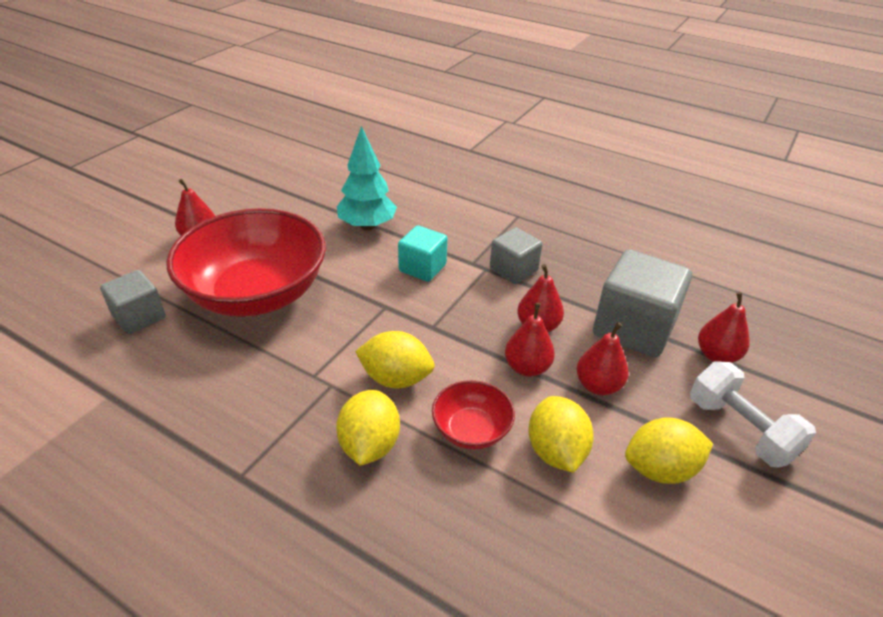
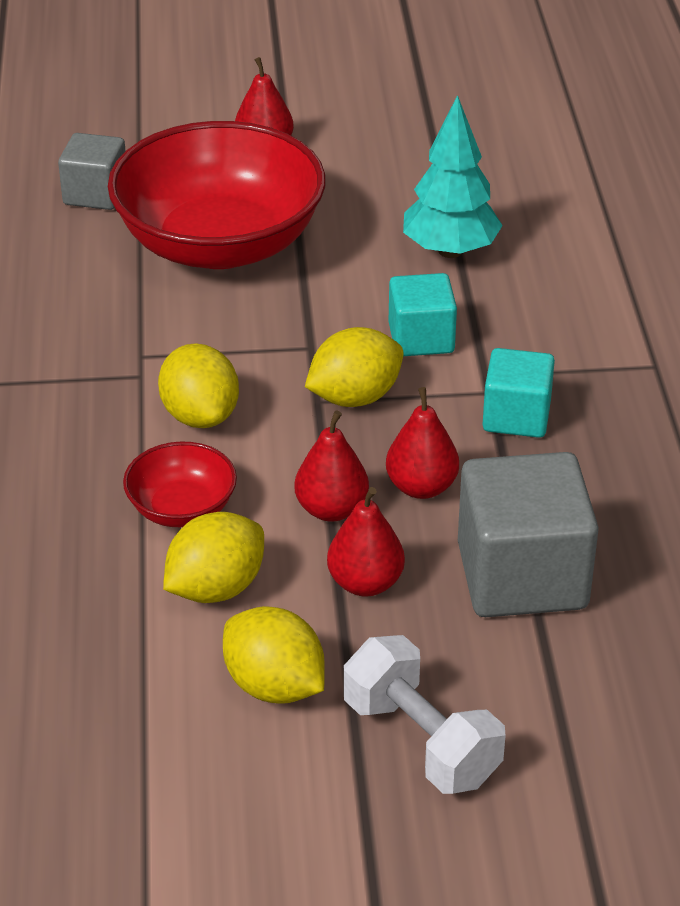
camera: 55 degrees right, 0 degrees up
(369, 445) = (87, 446): yellow lemon -> yellow lemon (354, 397)
(513, 270) = (516, 417): grey cube -> turquoise cube
(717, 355) = (556, 678): red pear -> none
(740, 429) = (421, 741): white dumbbell -> white dumbbell turned 60 degrees counterclockwise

☆ ☆ ☆ ☆

> Your instructions
In the copy, include every record exactly and no pictures.

> Problem solution
camera: 55 degrees right, 0 degrees up
(369, 445) = (87, 446): yellow lemon -> yellow lemon (354, 397)
(513, 270) = (516, 417): grey cube -> turquoise cube
(717, 355) = (556, 678): red pear -> none
(740, 429) = (421, 741): white dumbbell -> white dumbbell turned 60 degrees counterclockwise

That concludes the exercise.